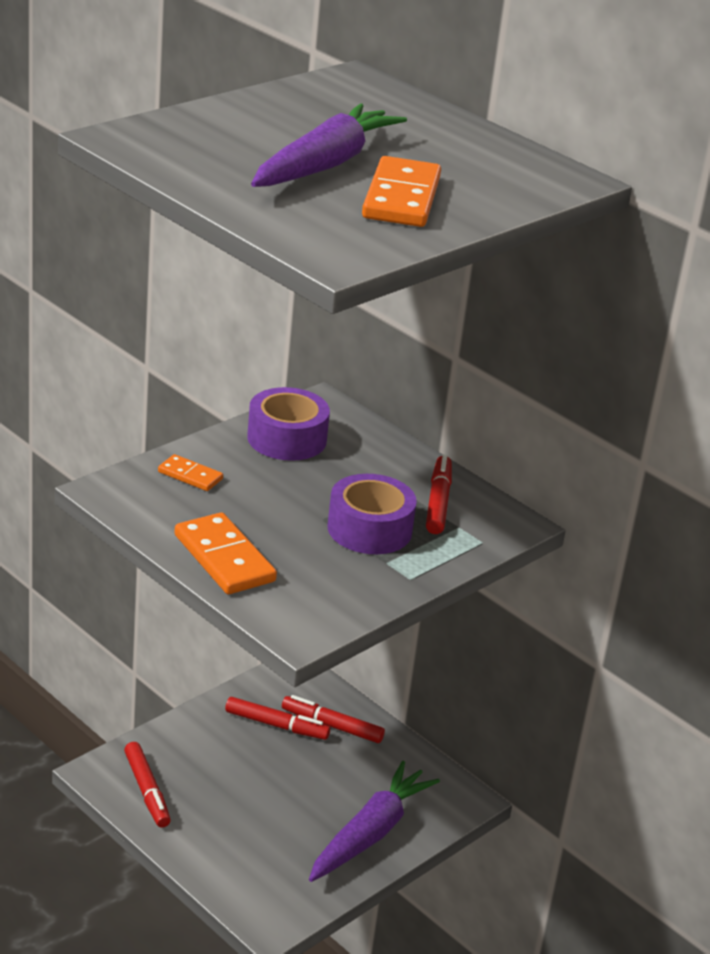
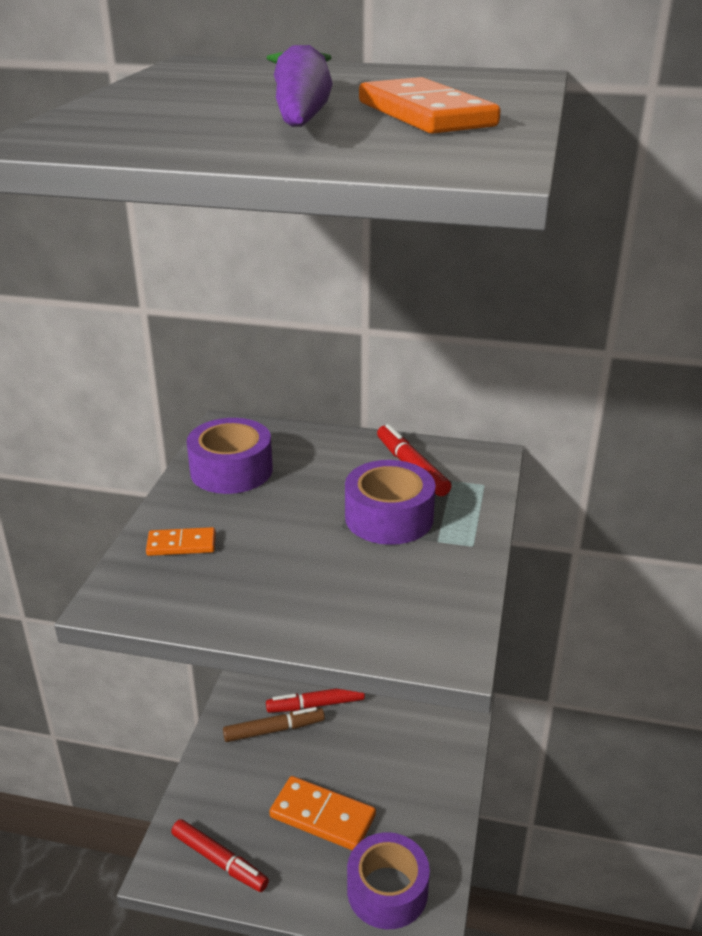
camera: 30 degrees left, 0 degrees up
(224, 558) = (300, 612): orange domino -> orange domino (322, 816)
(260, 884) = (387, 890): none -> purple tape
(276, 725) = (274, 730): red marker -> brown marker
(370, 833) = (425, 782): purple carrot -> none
...
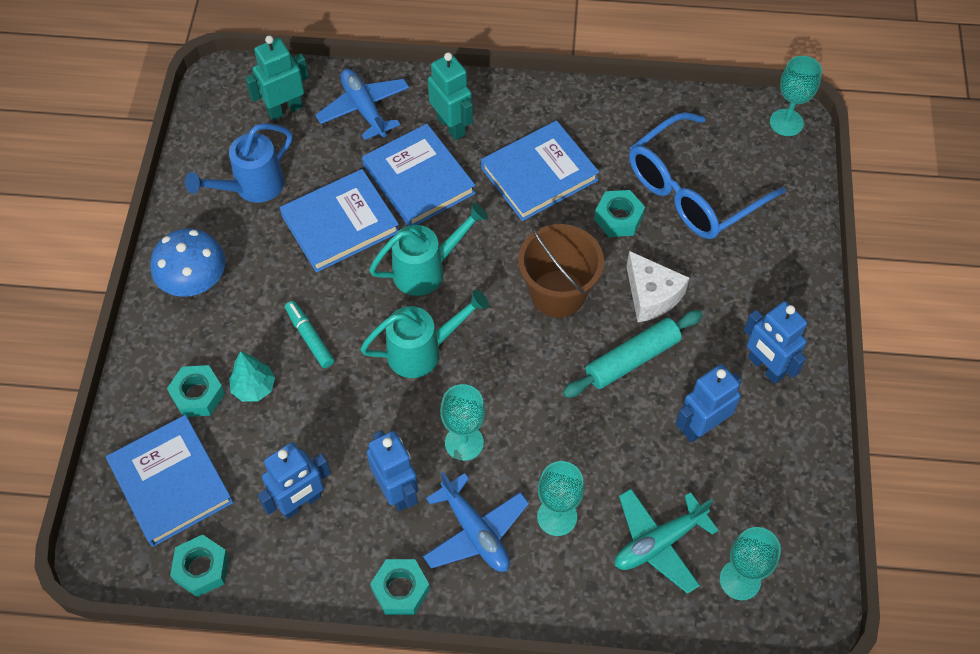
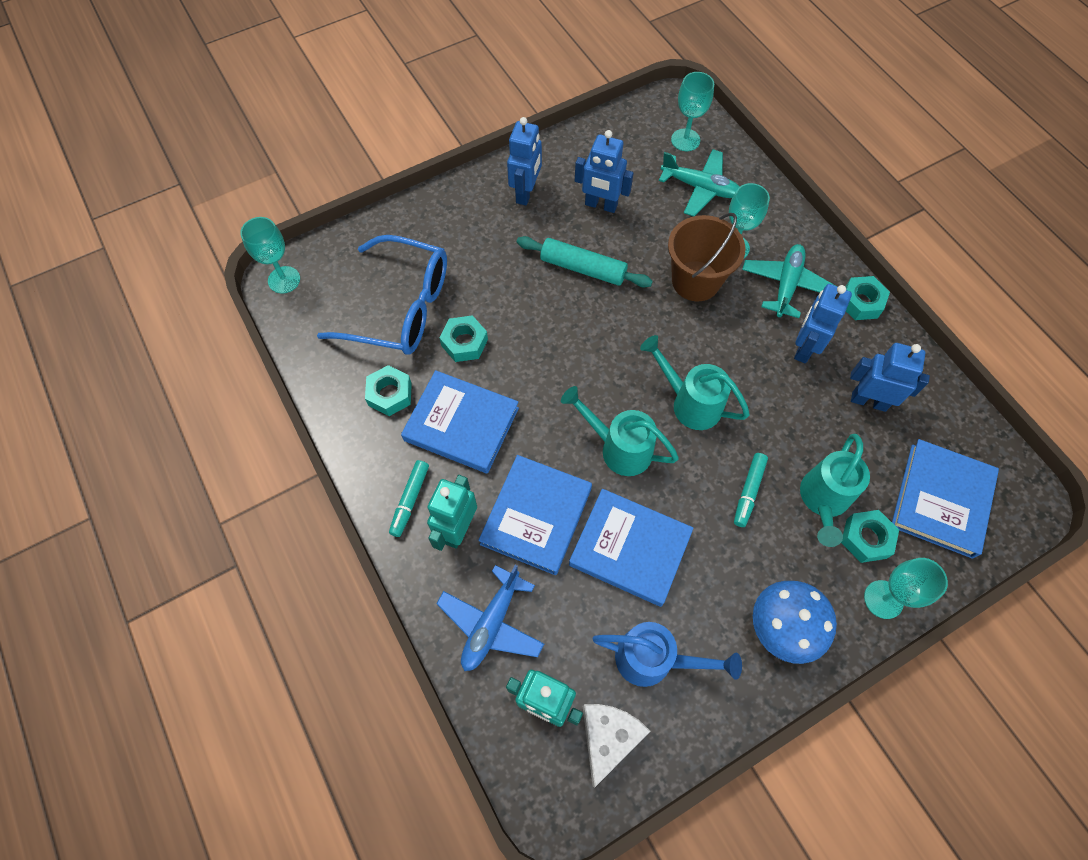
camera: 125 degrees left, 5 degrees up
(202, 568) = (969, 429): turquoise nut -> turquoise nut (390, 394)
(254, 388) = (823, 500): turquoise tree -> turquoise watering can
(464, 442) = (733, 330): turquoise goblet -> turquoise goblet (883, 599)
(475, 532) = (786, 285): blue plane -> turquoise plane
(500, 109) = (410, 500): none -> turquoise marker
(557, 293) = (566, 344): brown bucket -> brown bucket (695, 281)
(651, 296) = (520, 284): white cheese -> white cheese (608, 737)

> THE TASK
Take the stretch of lines above from the one containing "camera: 30 degrees left, 0 degrees up" through the one containing "(370, 833) = (425, 782): purple" and repeat it exactly, adding no other line.

> ANSWER TO THE EXERCISE
camera: 30 degrees left, 0 degrees up
(224, 558) = (300, 612): orange domino -> orange domino (322, 816)
(260, 884) = (387, 890): none -> purple tape
(276, 725) = (274, 730): red marker -> brown marker
(370, 833) = (425, 782): purple carrot -> none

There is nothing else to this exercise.